## Work to be completed
Locate the line containing "type=insert; after=scarlet capsule;" in the material below; repeat it and every line after it, exactly as written.

## Source data
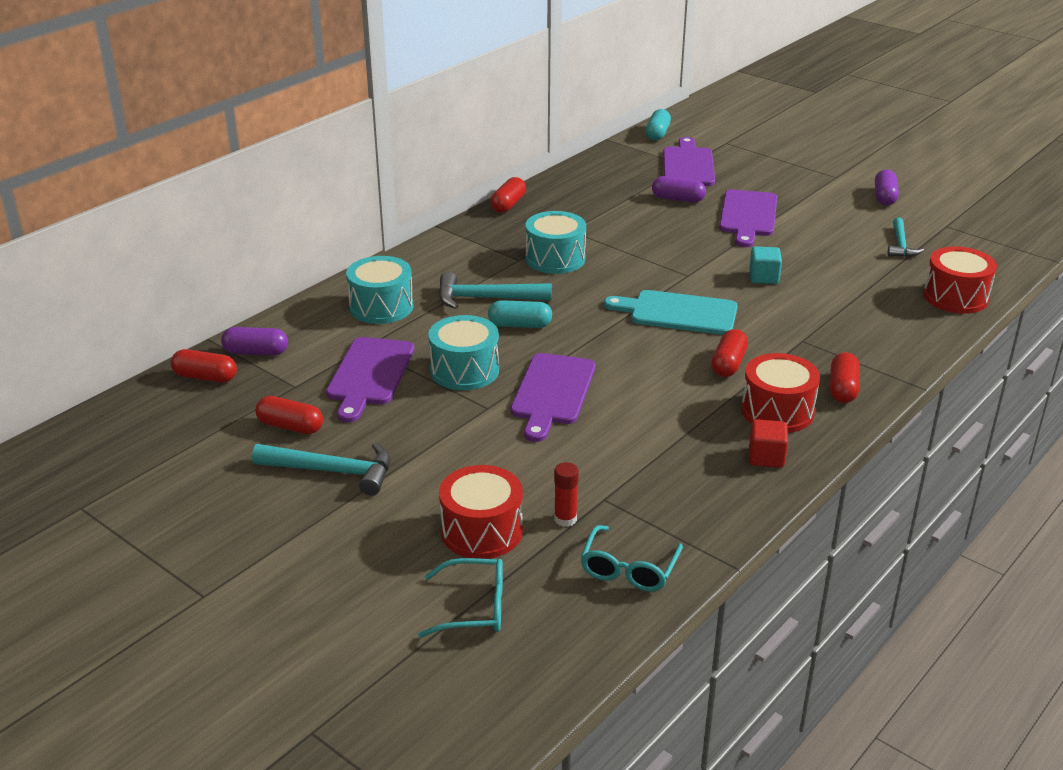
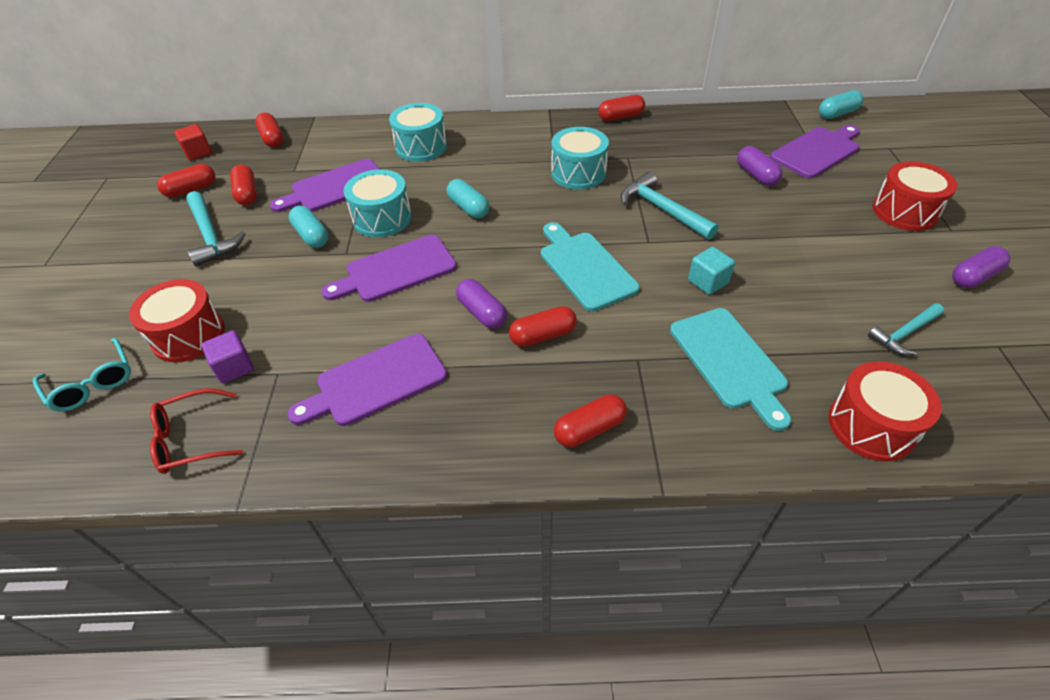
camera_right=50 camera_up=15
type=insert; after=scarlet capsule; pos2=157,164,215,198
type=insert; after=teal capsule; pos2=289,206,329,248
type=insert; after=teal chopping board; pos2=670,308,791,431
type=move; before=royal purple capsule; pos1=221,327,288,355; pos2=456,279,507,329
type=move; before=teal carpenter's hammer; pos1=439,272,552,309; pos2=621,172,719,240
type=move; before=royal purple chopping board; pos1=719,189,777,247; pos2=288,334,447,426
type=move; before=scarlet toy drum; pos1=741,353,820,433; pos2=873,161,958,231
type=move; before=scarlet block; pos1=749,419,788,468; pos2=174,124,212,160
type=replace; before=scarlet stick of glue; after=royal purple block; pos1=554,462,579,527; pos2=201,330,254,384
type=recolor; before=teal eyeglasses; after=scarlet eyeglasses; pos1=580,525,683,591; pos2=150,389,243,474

## Task output
type=insert; after=scarlet capsule; pos2=157,164,215,198
type=insert; after=teal capsule; pos2=289,206,329,248
type=insert; after=teal chopping board; pos2=670,308,791,431
type=move; before=royal purple capsule; pos1=221,327,288,355; pos2=456,279,507,329
type=move; before=teal carpenter's hammer; pos1=439,272,552,309; pos2=621,172,719,240
type=move; before=royal purple chopping board; pos1=719,189,777,247; pos2=288,334,447,426
type=move; before=scarlet toy drum; pos1=741,353,820,433; pos2=873,161,958,231
type=move; before=scarlet block; pos1=749,419,788,468; pos2=174,124,212,160
type=replace; before=scarlet stick of glue; after=royal purple block; pos1=554,462,579,527; pos2=201,330,254,384
type=recolor; before=teal eyeglasses; after=scarlet eyeglasses; pos1=580,525,683,591; pos2=150,389,243,474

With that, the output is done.